● Record excerpts:
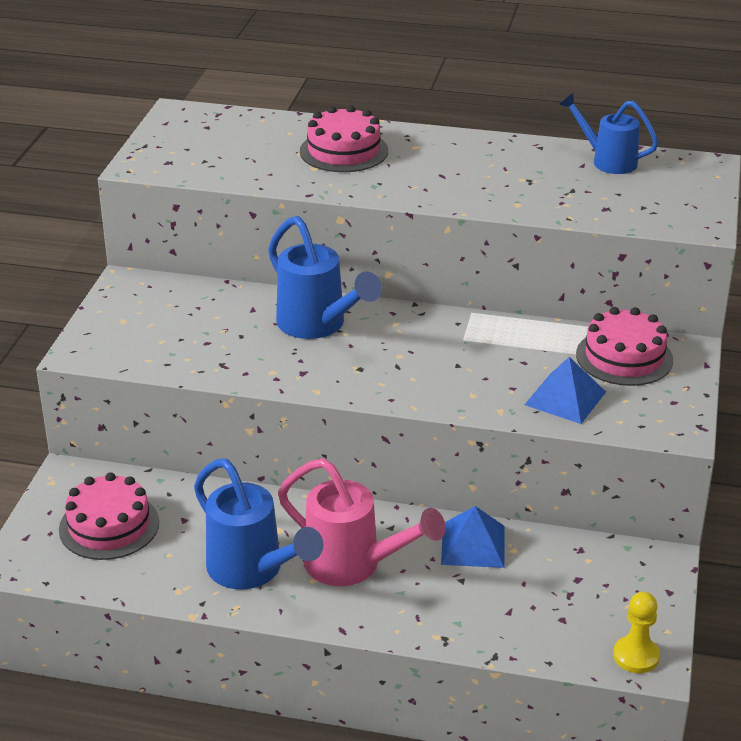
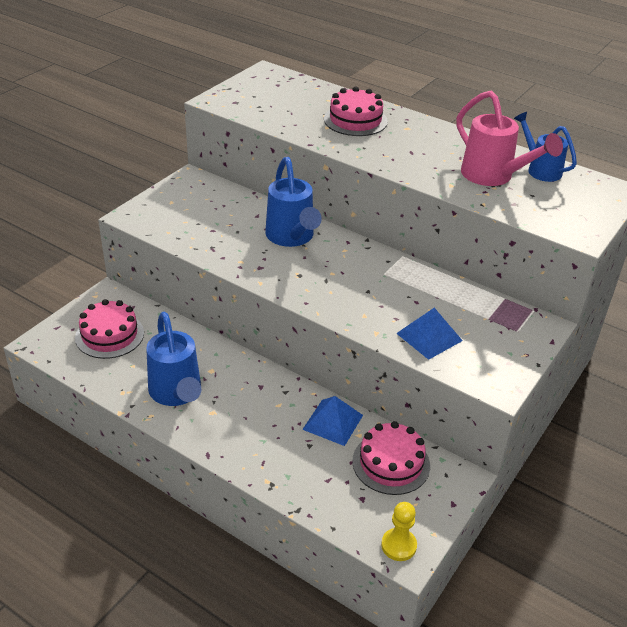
camera: 20 degrees right, 5 degrees up
(354, 566) = (244, 411): pink watering can -> pink watering can (493, 177)
(624, 357) = (492, 318): pink cake -> pink cake (391, 463)

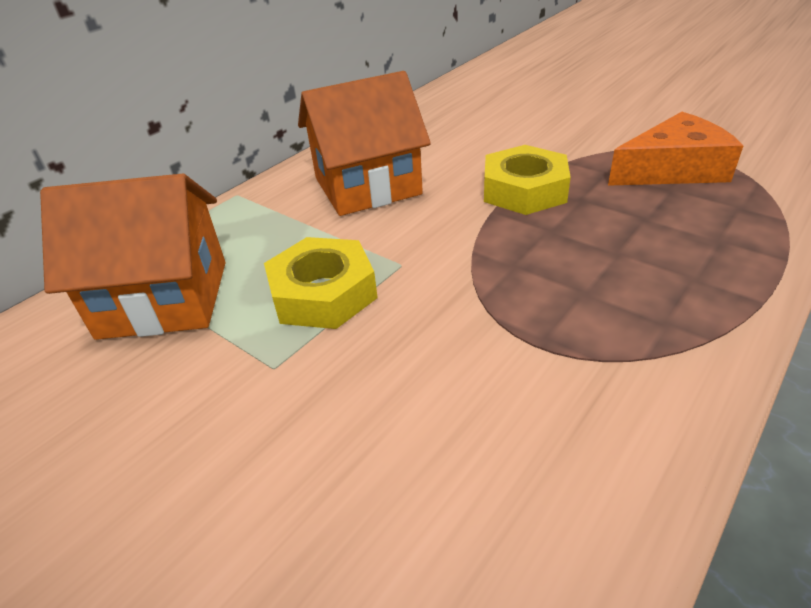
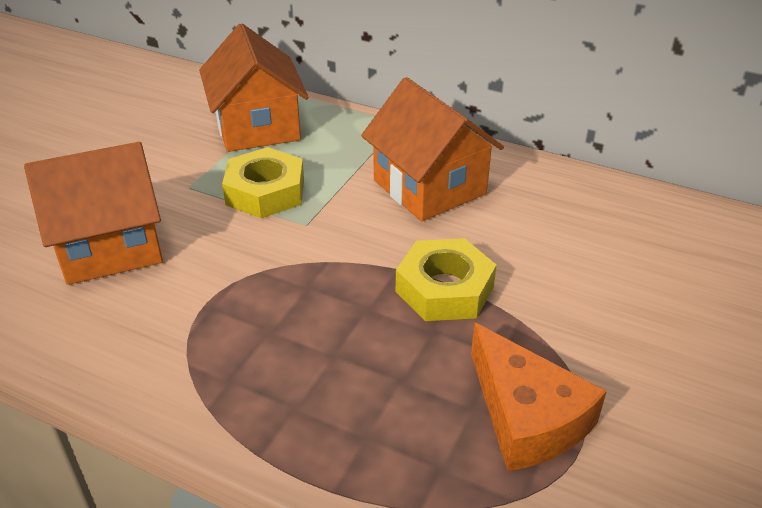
camera: 75 degrees right, 0 degrees up
(393, 454) = (110, 246): none -> orange house

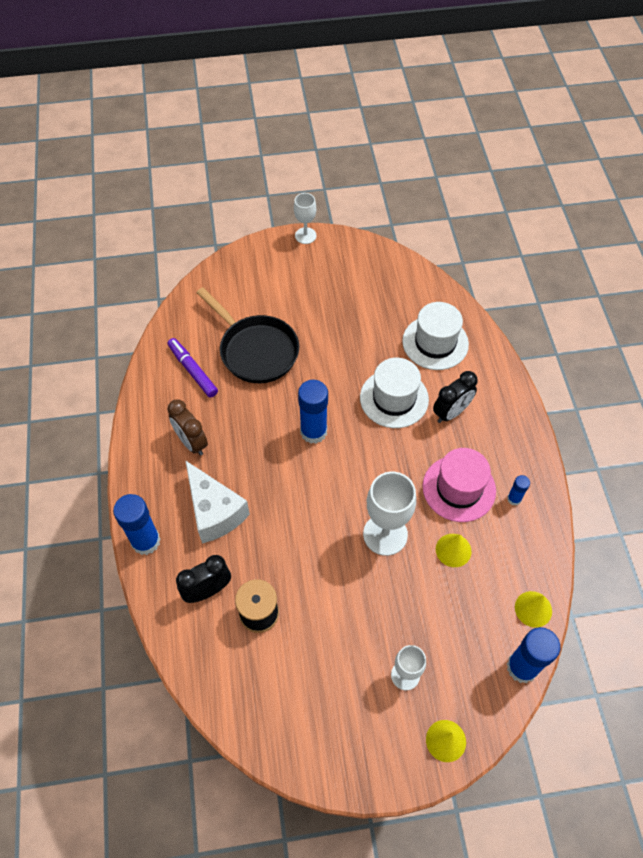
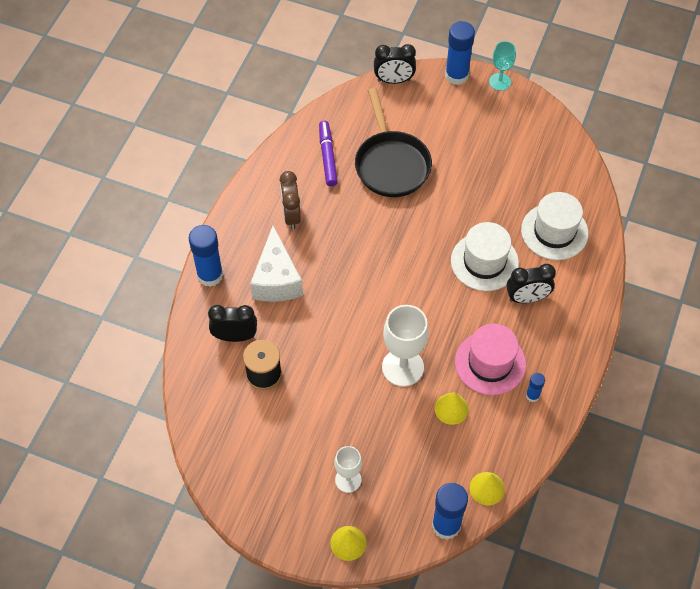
camera: 30 degrees right, 0 degrees up
(211, 275) = (394, 80): none -> black clock
(305, 236) = (500, 82): white goblet -> turquoise goblet
(313, 432) = (397, 256): blue glue stick -> blue glue stick (456, 75)

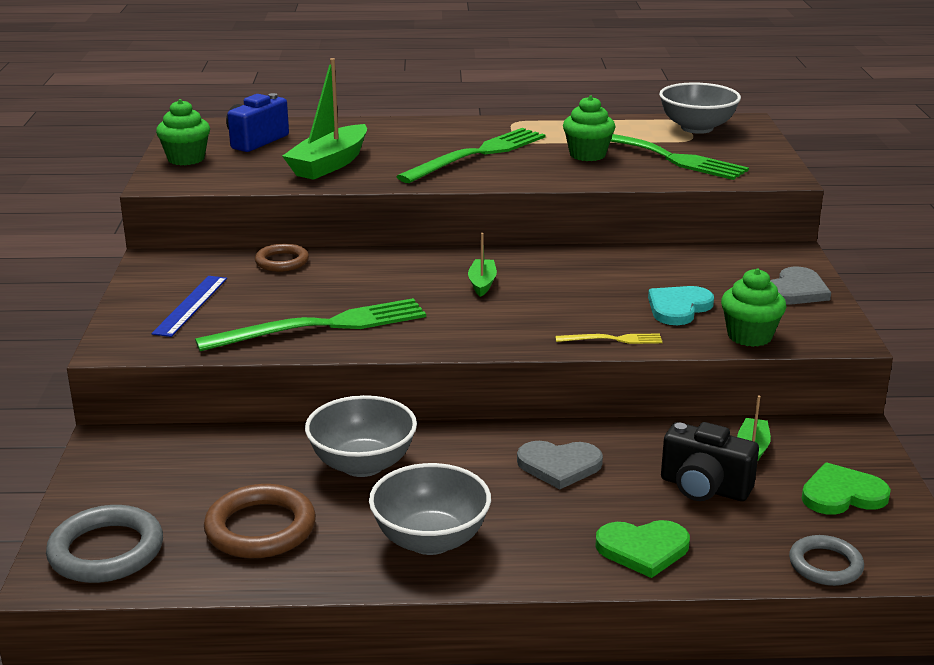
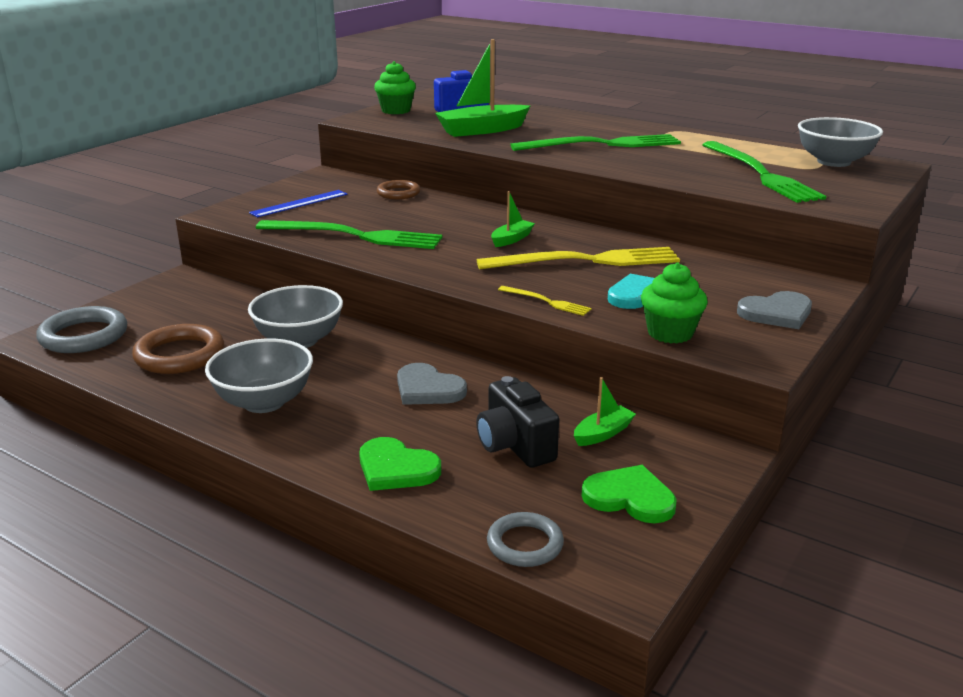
camera: 35 degrees right, 0 degrees up
(582, 286) = (586, 261): none -> yellow fork
(587, 155) = (694, 161): green cupcake -> none

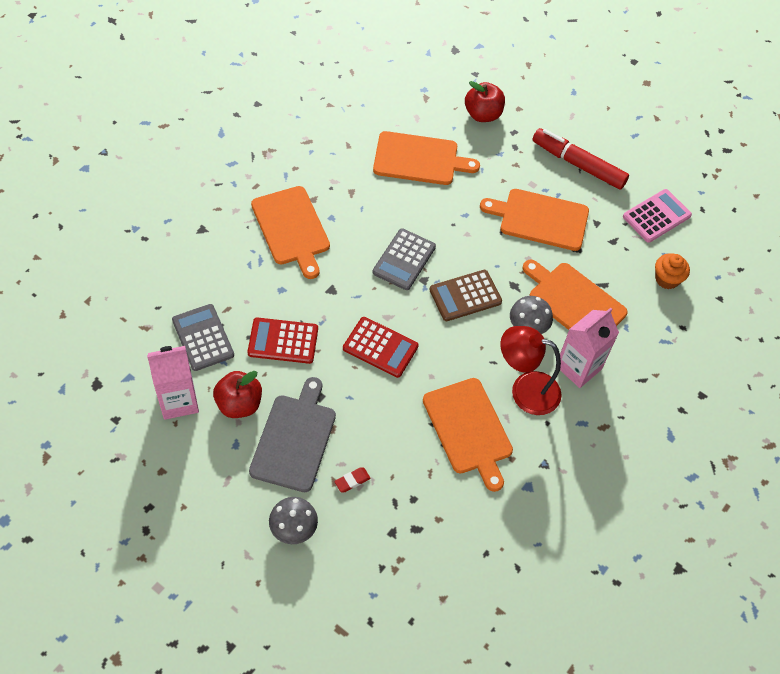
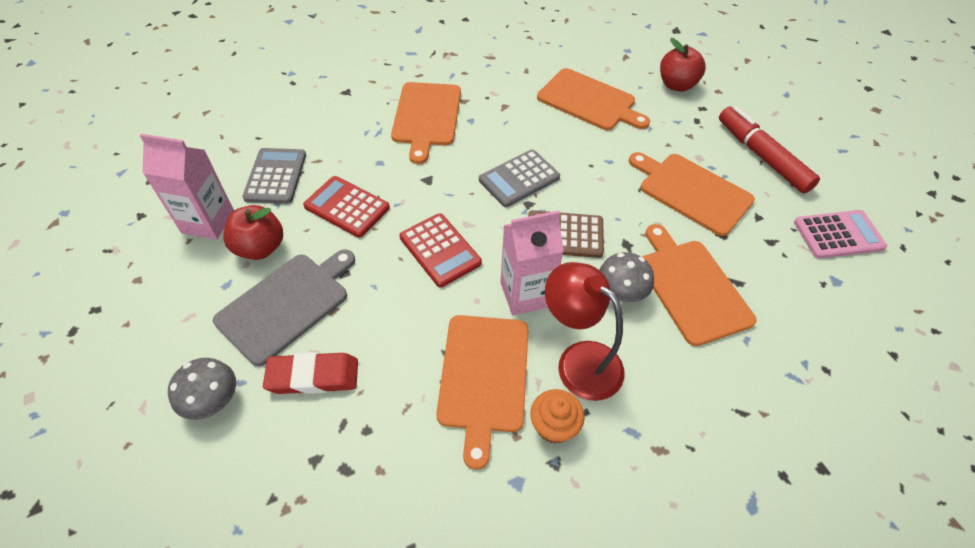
camera: 30 degrees right, 5 degrees down
(352, 481) = (313, 376): red eraser -> red eraser, size x1.96
(578, 367) = (661, 362): pink carton -> pink carton (526, 294)
(667, 279) = (825, 306): orange cupcake -> orange cupcake (554, 426)

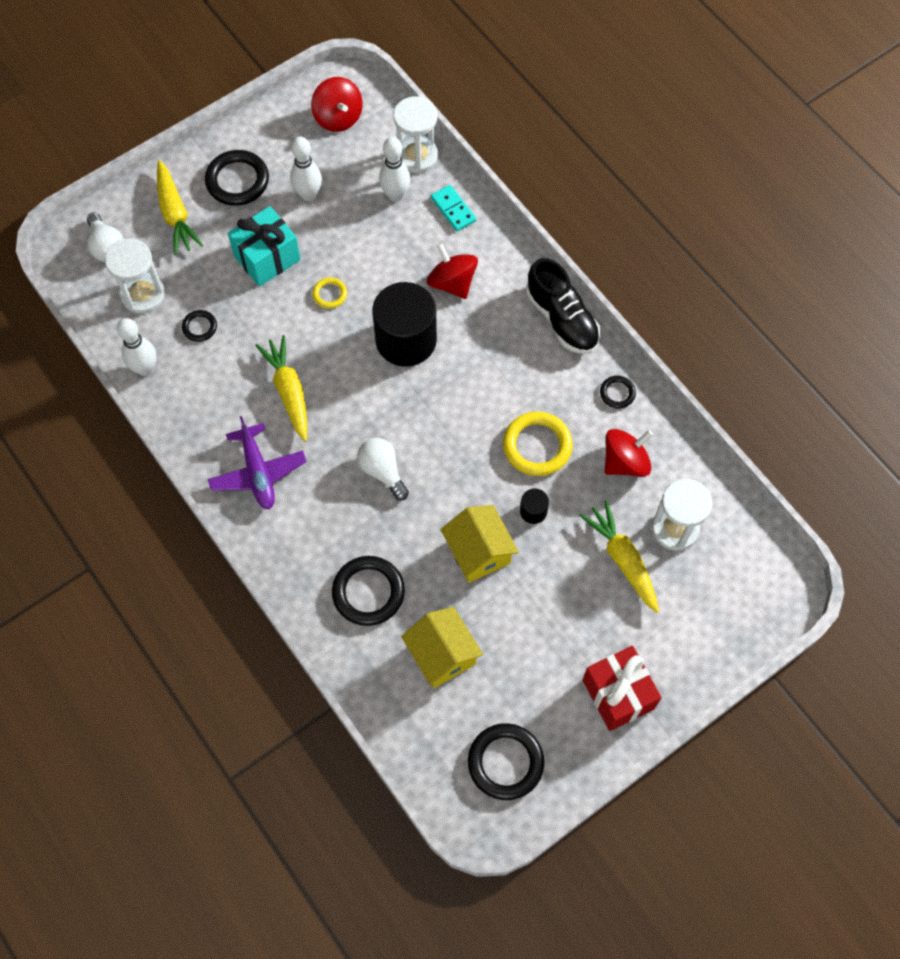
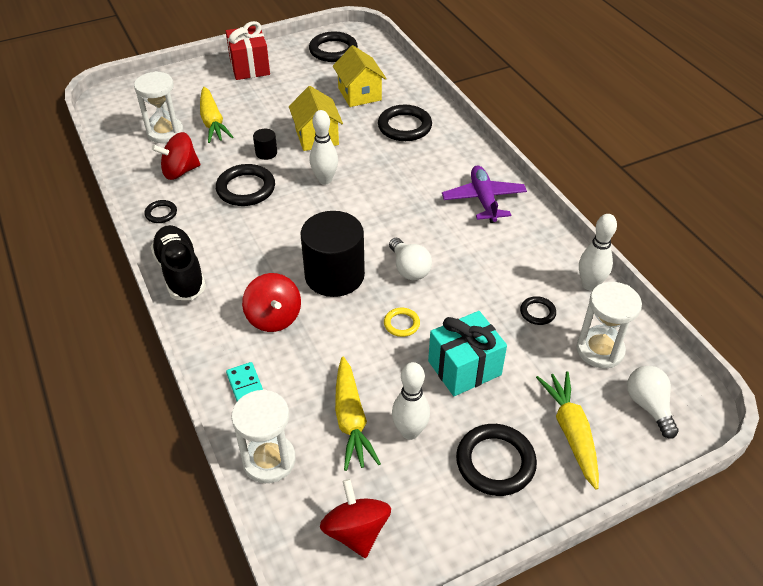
camera: 170 degrees left, 20 degrees down
(289, 391) = (452, 250): yellow carrot -> yellow carrot (351, 420)
(382, 471) = (379, 188): white light bulb -> white light bulb (409, 269)
(395, 195) = (307, 416): white bowling pin -> white bowling pin (325, 180)
(537, 446) = (246, 189): yellow ring -> black ring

● Work instruction: The reply should contain all of the data above, word for word, with no pictures.

● Result of this exercise:
camera: 20 degrees right, 5 degrees up
(354, 566) = (244, 411): pink watering can -> pink watering can (493, 177)
(624, 357) = (492, 318): pink cake -> pink cake (391, 463)

camera: 75 degrees right, 0 degrees up
(393, 454) = (110, 246): none -> orange house

camera: 30 degrees right, 0 degrees up
(211, 275) = (394, 80): none -> black clock
(305, 236) = (500, 82): white goblet -> turquoise goblet
(313, 432) = (397, 256): blue glue stick -> blue glue stick (456, 75)

camera: 35 degrees right, 0 degrees up
(582, 286) = (586, 261): none -> yellow fork
(587, 155) = (694, 161): green cupcake -> none

camera: 30 degrees right, 5 degrees down
(352, 481) = (313, 376): red eraser -> red eraser, size x1.96
(578, 367) = (661, 362): pink carton -> pink carton (526, 294)
(667, 279) = (825, 306): orange cupcake -> orange cupcake (554, 426)

camera: 170 degrees left, 20 degrees down
(289, 391) = (452, 250): yellow carrot -> yellow carrot (351, 420)
(382, 471) = (379, 188): white light bulb -> white light bulb (409, 269)
(395, 195) = (307, 416): white bowling pin -> white bowling pin (325, 180)
(537, 446) = (246, 189): yellow ring -> black ring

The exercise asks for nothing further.